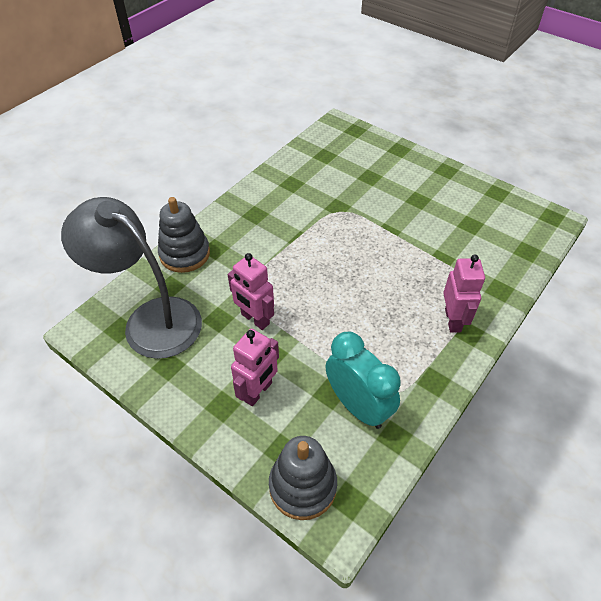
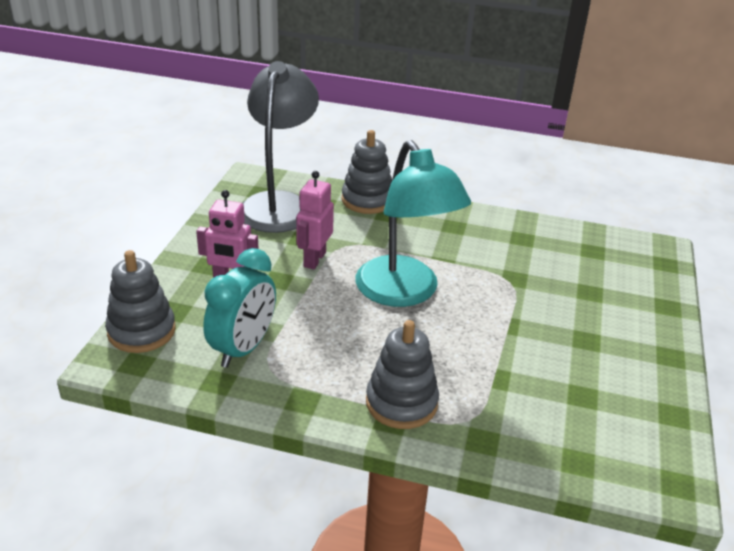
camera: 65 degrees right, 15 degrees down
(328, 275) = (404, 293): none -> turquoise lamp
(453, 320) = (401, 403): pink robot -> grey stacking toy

==

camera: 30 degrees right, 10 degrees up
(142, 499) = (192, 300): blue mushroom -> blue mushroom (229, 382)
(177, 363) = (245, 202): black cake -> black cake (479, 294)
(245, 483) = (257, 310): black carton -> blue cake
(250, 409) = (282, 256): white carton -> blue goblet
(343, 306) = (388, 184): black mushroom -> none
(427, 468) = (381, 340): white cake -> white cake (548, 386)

ASSIGNMENT —
From the data above, reproduce word for word the lines running from the line with "(142, 499) = (192, 300): blue" to the line with "(427, 468) = (381, 340): white", ends included.

SOLVED PROBLEM —
(142, 499) = (192, 300): blue mushroom -> blue mushroom (229, 382)
(177, 363) = (245, 202): black cake -> black cake (479, 294)
(245, 483) = (257, 310): black carton -> blue cake
(250, 409) = (282, 256): white carton -> blue goblet
(343, 306) = (388, 184): black mushroom -> none
(427, 468) = (381, 340): white cake -> white cake (548, 386)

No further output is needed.